**WHAT YOU HAVE TO DO**
The records that follow are to be transcribed exactly.

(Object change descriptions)
···

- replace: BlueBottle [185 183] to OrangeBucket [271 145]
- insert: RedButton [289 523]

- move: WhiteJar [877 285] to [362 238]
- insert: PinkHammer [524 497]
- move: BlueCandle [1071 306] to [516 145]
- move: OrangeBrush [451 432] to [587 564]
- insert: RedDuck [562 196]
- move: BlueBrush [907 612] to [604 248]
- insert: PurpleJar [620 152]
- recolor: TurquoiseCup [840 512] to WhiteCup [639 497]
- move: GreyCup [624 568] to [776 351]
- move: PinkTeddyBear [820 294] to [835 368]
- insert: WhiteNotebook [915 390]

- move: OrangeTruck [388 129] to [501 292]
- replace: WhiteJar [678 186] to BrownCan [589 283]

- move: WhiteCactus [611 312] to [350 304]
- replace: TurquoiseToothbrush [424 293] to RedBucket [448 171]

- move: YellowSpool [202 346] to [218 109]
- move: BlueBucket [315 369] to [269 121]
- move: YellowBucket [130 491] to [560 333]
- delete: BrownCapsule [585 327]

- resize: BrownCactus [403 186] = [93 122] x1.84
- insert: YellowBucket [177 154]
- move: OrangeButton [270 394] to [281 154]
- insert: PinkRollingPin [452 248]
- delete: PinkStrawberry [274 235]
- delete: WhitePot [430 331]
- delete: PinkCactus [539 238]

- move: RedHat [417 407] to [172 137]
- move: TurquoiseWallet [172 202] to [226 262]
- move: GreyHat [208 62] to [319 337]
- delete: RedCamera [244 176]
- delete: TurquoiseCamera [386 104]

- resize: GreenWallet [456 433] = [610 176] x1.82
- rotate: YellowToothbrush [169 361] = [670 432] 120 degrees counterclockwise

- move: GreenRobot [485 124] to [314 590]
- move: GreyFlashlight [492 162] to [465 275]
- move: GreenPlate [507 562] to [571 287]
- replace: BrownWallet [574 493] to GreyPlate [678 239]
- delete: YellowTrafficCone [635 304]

···

**ANSWER TO THE EXERCISE**
- replace: BlueBottle [185 183] to OrangeBucket [271 145]
- insert: RedButton [289 523]

- move: WhiteJar [877 285] to [362 238]
- insert: PinkHammer [524 497]
- move: BlueCandle [1071 306] to [516 145]
- move: OrangeBrush [451 432] to [587 564]
- insert: RedDuck [562 196]
- move: BlueBrush [907 612] to [604 248]
- insert: PurpleJar [620 152]
- recolor: TurquoiseCup [840 512] to WhiteCup [639 497]
- move: GreyCup [624 568] to [776 351]
- move: PinkTeddyBear [820 294] to [835 368]
- insert: WhiteNotebook [915 390]

- move: OrangeTruck [388 129] to [501 292]
- replace: WhiteJar [678 186] to BrownCan [589 283]

- move: WhiteCactus [611 312] to [350 304]
- replace: TurquoiseToothbrush [424 293] to RedBucket [448 171]

- move: YellowSpool [202 346] to [218 109]
- move: BlueBucket [315 369] to [269 121]
- move: YellowBucket [130 491] to [560 333]
- delete: BrownCapsule [585 327]

- resize: BrownCactus [403 186] = [93 122] x1.84
- insert: YellowBucket [177 154]
- move: OrangeButton [270 394] to [281 154]
- insert: PinkRollingPin [452 248]
- delete: PinkStrawberry [274 235]
- delete: WhitePot [430 331]
- delete: PinkCactus [539 238]

- move: RedHat [417 407] to [172 137]
- move: TurquoiseWallet [172 202] to [226 262]
- move: GreyHat [208 62] to [319 337]
- delete: RedCamera [244 176]
- delete: TurquoiseCamera [386 104]

- resize: GreenWallet [456 433] = [610 176] x1.82
- rotate: YellowToothbrush [169 361] = [670 432] 120 degrees counterclockwise

- move: GreenRobot [485 124] to [314 590]
- move: GreyFlashlight [492 162] to [465 275]
- move: GreenPlate [507 562] to [571 287]
- replace: BrownWallet [574 493] to GreyPlate [678 239]
- delete: YellowTrafficCone [635 304]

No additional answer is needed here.